═══ DATA SUPPLIED ═══
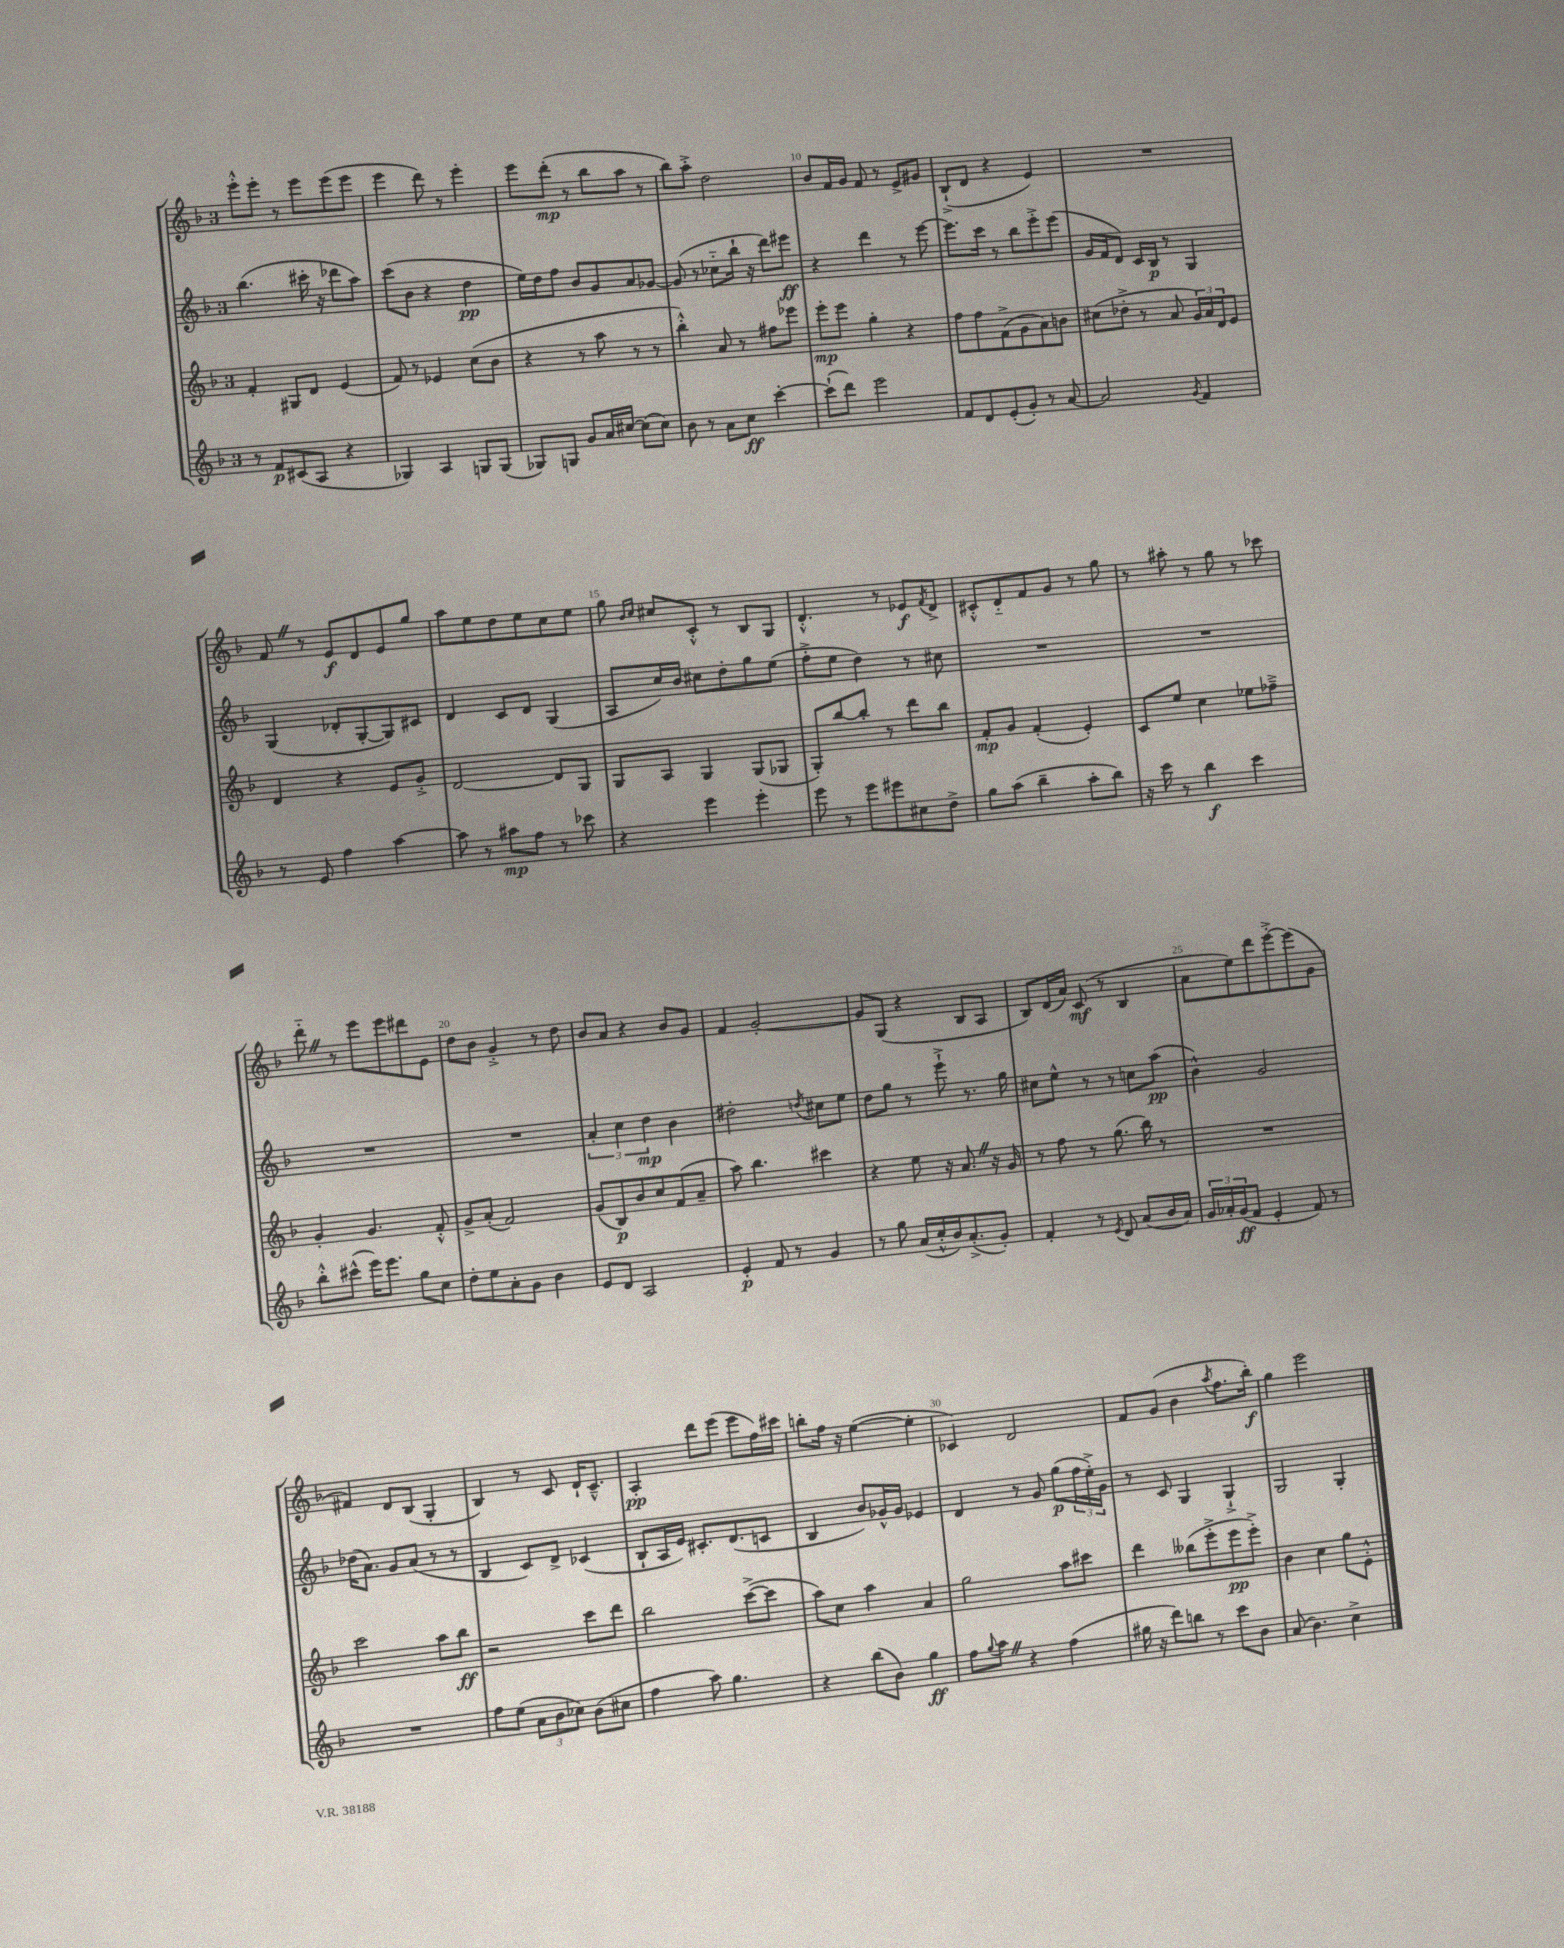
<<
\new StaffGroup <<
\new Staff = "s0" {
    \clef treble \key f \major \once \override Staff.TimeSignature.style = #'single-digit \time 3/4
    e'''8-.-^ e'''8-. r8 e'''8 e'''8( e'''8 |
    e'''4 d'''8) r8 e'''4-. |
    e'''8 d'''8-.\mp( r8 bes''8 a''8 r8 |
    bes''8) a''8-.-> d''2 |
    bes'8 f'16 g'16 f'8 r8 e'8-> gis'8 |
    bes8-!->( d'8 r4 e'4) |
    R2. |
    f'8 \once \override BreathingSign.text = \markup { \musicglyph "scripts.caesura.straight" } \breathe r8 e'8\f d'8 e'8 g''8 |
    a''8 e''8 d''8 e''8 c''8 e''8 |
    g''8 \grace { bes'16 c''16 } cis''8 c'8-.-^ r8 bes8 g8 |
    d'4.-.-^ r8 ees'8\f \acciaccatura { f'8 } d'8-> |
    cis'8-.-^ d'8-_ f'8 g'8 r8 g''8 |
    r8 ais''8-. r8 g''8 r8 ces'''8 |
    d'''8-_ \once \override BreathingSign.text = \markup { \musicglyph "scripts.caesura.straight" } \breathe r8 e'''8 e'''8 dis'''8 e'8 |
    d''8 bes'8 g'4-.-> r8 d''8 |
    bes'8 a'8 r4 bes'8 g'8 |
    f'4 g'2~-. |
    g'8 g8( r4 bes8 a8 |
    bes8) d'16( a'16) c'8\mf( r8 bes4 |
    a'8 e''8) d'''8 e'''8~-.-> e'''8( g'8 |
    fis'4) d'8 bes8( g4-. |
    bes4) r8 c'8 d'16-! c'8.---^ |
    a4-.\pp d'''8 e'''8( e'''8 f''16) cis'''16 |
    b''8-. f''16 r16 e''4~( e''4-. |
    ces'4) d'2 |
    f'8 g'8( bes'4 \acciaccatura { a''8 } f''8. bes''16-.\f) |
    g''4 e'''2 \bar "|." |
}
\new Staff = "s1" {
    \clef treble \key f \major \once \override Staff.TimeSignature.style = #'single-digit \time 3/4
    bes''4.( cis'''16-. r16 des'''8 a''8) |
    c'''8( bes'8 r4 d''4\pp |
    e''16) d''16 f''8 bes'8 g'8 a'8 ges'8~ |
    ges'8( r8 ces''8-_ bes''16-! r16 d'''8) eis'''8\ff |
    r4 d'''4 r8 e'''8~ |
    e'''8. c'''16 r8 bes''8 e'''8-.-> e'''8( |
    g'16 f'16 d'8) c'16 bes16\p r8 g4 |
    g4( des'8-. g8~-. g8) cis'8 |
    d'4 c'8 d'8 g4( |
    a8 c''16) bes'16 cis''8 d''8-. g''8 e''8( |
    f''8-.-> e''8 d''4) r8 cis''8 |
    R2. |
    R2. |
    R2. |
    R2. |
    \tuplet 3/2 { a'4-. c''4 d''4\mp } bes'4 |
    dis''2-. \acciaccatura { d''8 } cis''8 e''8 |
    d''8 g''8 r8 e'''8-!-> r8. g''16 |
    cis''8 e''8-^ r8 r8 c''8 a''8\pp( |
    bes'4-^) g'2 |
    des''16( a'8.) g'8 a'8( r8 r8 |
    bes4 c'8) d'8-> ces'4( |
    bes8-! a16 e'16) cis'8.-. d'8.( c'8 |
    bes4 bes'8) ges'16-^ ges'16 ees'4 |
    d'4 r8 g'8 g''8\p( \tuplet 3/2 { f''16 e''16-.->) g'16 } |
    r8 c'8 g4 g4-!-> |
    g2 g4-. \bar "|." |
}
\new Staff = "s2" {
    \clef treble \key f \major \once \override Staff.TimeSignature.style = #'single-digit \time 3/4
    f'4-. gis8 d'8 e'4( |
    f'8) r8 ees'4 c''8( bes'8 |
    r4 r8 a''8 r8 r8 |
    bes''4-.-^) a'8 r8 fis''8 ees'''8 |
    e'''8-.\mp e'''8 g''4-. r4 |
    f''8 f''8 f'8->( g'8 a'8) b'8 |
    cis''8( des''8-.-> r8 a'8 \tuplet 3/2 { g'16) a'16 d'16 } e'8 |
    d'4 r4 e'8 g'8-.-> |
    d'2~ d'8 g8 |
    g8 a8 g4 g8( ges8 |
    g8-.) bes''8~ bes''8-. r8 d'''8 bes''8 |
    f'8-.\mp g'8 f'4-.( e'4-.) |
    c'8 e''8 c''4 ees''8 fes''8---> |
    g'4-. g'4. f'8-.-^ |
    g'8-> a'8-.( f'2) |
    g'8( bes8\p) bes'8 c''8 f'8( a'8-- |
    a''8) bes''4. cis'''4 |
    r4 e''8 r16 a'8. \once \override BreathingSign.text = \markup { \musicglyph "scripts.caesura.straight" } \breathe r16 g'16 |
    r8 f''8 r8 g''8.( bes''16) r8 |
    R2. |
    c'''2 a''8 bes''8\ff |
    r2 c'''8 d'''8 |
    bes''2 c'''8~->( c'''8 |
    a''8) c''8 a''4 a'4 |
    g''2 a''8 cis'''8 |
    d'''4 beses''8( e'''8-.-> e'''8\pp e'''8-.->) |
    bes'4 c''4 g''8 e'8-.-^ \bar "|." |
}
\new Staff = "s3" {
    \clef treble \key f \major \once \override Staff.TimeSignature.style = #'single-digit \time 3/4
    r8 f'8\p cis'8( a8 r4 |
    ges4) a4 g8 g8( |
    ges8) g8 g'8 a'16 cis''16~ cis''8( cis''8) |
    bes'8 r8 a'8 c''8\ff c'''4~-. |
    c'''8-!( d'''8) e'''2 |
    f'8 d'8 e'8-.( g'8-.) r8 a'8~ |
    a'2 \acciaccatura { g'8 } f'4 |
    r8 e'8 f''4 a''4~ |
    a''8 r8 ais''8\mp f''8 r8 ces'''8 |
    r4 e'''4 e'''4-. |
    e'''8 r8 e'''8 eis'''8 cis''8 d''8-> |
    g''8 a''8( bes''4-- a''8-. bes''8) |
    r16 c'''16 r8 bes''4\f c'''4 |
    bes''8-.-^ cis'''8-^( e'''16) e'''8. g''8 c''8 |
    d''8-. e''8 a'8-. g'8 bes'4 |
    e'8 d'8 a2 |
    e'4-.\p f'8 r8 g'4 |
    r8 g''8 a'16( c''16-.-^ bes'16) a'8.-.->( g'8-.) |
    f'4-. r8 \acciaccatura { e'8 } d'8 a'8( bes'16 a'16) |
    \tuplet 3/2 { g'16 aes'16-. g'16\ff( } f'8 e'4-. f'8) r8 |
    R2. |
    f''8 e''8( \tuplet 3/2 { a'8 bes'8 ces''8) } bes'8( cis''8 |
    f''4 a''8) g''4. |
    r4 bes''8( bes'8) g''4\ff |
    f''8 \appoggiatura { g''8 } a''8 \once \override BreathingSign.text = \markup { \musicglyph "scripts.caesura.straight" } \breathe r4 f''4( |
    gis''16 r16 d'''8) b''8 r8 c'''8 bes'8 |
    a'8( bes'4.) c''4-> \bar "|." |
}
>>
>>
\layout { \context { \Score currentBarNumber = #6 \override BarNumber.break-visibility = ##(#f #t #t) barNumberVisibility = #(every-nth-bar-number-visible 5) } }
═══
EXERCISE:
Pick out every line of the rows above that contains the string "straight", matching case exactly.

WORKED ANSWER:
    f'8 \once \override BreathingSign.text = \markup { \musicglyph "scripts.caesura.straight" } \breathe r8 e'8\f d'8 e'8 g''8 |
    d'''8-_ \once \override BreathingSign.text = \markup { \musicglyph "scripts.caesura.straight" } \breathe r8 e'''8 e'''8 dis'''8 e'8 |
    r4 e''8 r16 a'8. \once \override BreathingSign.text = \markup { \musicglyph "scripts.caesura.straight" } \breathe r16 g'16 |
    f''8 \appoggiatura { g''8 } a''8 \once \override BreathingSign.text = \markup { \musicglyph "scripts.caesura.straight" } \breathe r4 f''4( |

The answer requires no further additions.